> Given task: List each line of the data below that contains the string "major".

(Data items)
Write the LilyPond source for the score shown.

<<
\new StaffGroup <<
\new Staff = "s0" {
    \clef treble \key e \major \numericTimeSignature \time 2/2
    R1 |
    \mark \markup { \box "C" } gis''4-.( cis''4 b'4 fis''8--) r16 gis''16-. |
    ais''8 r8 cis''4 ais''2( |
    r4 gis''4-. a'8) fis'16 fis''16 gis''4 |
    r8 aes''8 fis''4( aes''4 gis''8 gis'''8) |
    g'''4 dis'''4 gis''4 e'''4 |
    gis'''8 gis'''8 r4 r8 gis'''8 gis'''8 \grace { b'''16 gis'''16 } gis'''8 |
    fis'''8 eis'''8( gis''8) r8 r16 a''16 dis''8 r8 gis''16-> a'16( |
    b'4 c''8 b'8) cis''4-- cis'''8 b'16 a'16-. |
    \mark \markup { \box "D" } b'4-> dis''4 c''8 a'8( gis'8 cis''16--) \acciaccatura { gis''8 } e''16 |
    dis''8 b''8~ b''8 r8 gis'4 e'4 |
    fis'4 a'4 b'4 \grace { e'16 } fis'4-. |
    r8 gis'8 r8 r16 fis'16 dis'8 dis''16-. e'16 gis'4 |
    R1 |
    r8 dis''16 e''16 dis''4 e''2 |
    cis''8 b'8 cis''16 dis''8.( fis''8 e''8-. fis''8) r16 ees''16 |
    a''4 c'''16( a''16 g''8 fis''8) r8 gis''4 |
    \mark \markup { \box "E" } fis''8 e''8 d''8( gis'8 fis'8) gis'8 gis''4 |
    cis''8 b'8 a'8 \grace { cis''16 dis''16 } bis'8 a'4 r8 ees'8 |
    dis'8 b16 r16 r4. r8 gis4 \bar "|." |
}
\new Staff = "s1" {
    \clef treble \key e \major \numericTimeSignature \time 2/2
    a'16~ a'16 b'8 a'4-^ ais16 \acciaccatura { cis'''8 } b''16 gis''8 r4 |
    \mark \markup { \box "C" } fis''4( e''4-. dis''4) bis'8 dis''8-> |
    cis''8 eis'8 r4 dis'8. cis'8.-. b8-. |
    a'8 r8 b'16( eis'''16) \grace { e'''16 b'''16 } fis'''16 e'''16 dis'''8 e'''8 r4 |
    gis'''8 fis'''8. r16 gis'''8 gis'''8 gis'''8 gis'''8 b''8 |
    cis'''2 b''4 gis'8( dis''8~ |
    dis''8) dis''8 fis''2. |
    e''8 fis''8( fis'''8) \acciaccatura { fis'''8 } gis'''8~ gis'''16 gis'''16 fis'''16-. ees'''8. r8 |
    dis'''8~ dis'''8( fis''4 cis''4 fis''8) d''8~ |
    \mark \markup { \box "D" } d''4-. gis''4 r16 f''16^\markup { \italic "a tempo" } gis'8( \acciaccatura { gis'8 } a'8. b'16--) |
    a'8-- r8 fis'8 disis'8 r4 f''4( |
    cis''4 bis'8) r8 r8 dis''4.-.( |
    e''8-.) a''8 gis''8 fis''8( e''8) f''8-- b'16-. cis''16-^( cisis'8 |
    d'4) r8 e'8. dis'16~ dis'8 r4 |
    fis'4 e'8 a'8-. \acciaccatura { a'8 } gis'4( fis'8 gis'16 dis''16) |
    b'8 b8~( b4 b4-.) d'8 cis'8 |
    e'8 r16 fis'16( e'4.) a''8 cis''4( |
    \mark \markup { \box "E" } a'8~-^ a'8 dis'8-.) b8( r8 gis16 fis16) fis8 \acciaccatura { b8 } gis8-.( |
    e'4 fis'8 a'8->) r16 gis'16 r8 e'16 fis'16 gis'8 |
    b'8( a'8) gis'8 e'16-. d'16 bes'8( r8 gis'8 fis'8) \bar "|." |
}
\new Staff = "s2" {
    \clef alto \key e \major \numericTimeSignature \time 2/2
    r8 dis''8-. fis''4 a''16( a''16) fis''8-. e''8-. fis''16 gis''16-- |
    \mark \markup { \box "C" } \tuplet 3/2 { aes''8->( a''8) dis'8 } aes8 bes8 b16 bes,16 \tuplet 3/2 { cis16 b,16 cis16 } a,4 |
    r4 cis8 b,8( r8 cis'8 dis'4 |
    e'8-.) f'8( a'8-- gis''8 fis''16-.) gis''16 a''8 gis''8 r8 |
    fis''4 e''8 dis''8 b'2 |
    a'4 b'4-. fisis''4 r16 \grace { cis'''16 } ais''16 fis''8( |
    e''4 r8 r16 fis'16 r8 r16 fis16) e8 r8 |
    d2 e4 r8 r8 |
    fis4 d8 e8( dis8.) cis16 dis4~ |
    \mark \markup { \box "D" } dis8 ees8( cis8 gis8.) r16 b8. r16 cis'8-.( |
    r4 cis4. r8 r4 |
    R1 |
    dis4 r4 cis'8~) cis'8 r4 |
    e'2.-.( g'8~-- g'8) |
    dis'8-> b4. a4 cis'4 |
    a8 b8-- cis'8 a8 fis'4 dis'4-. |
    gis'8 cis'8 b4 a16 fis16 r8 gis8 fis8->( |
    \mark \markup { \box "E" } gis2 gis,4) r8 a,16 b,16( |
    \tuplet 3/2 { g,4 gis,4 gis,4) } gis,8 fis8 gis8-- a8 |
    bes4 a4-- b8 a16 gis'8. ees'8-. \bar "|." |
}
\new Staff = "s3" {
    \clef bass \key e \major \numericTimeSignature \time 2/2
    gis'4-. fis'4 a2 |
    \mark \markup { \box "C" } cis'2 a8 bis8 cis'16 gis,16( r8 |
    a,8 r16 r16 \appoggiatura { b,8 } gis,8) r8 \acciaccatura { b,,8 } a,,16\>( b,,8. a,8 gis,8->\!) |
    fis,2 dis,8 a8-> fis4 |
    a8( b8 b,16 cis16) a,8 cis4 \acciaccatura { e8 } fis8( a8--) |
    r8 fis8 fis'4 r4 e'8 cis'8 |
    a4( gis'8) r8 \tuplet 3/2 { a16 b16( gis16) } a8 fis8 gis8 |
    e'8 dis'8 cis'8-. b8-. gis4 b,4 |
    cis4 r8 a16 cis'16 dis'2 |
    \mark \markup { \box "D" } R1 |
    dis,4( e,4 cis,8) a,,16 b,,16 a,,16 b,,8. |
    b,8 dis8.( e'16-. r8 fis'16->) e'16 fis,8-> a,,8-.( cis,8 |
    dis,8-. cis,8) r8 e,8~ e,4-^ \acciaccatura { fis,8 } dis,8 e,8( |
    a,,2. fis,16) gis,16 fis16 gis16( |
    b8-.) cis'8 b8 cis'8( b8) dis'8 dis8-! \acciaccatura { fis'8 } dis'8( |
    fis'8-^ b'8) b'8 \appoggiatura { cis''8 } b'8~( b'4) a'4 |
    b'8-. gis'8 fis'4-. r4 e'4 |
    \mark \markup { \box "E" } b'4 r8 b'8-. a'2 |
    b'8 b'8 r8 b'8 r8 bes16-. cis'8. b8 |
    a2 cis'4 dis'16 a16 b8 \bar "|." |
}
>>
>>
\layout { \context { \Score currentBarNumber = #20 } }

> Task solution:
    \clef treble \key e \major \numericTimeSignature \time 2/2
    \clef treble \key e \major \numericTimeSignature \time 2/2
    \clef alto \key e \major \numericTimeSignature \time 2/2
    \clef bass \key e \major \numericTimeSignature \time 2/2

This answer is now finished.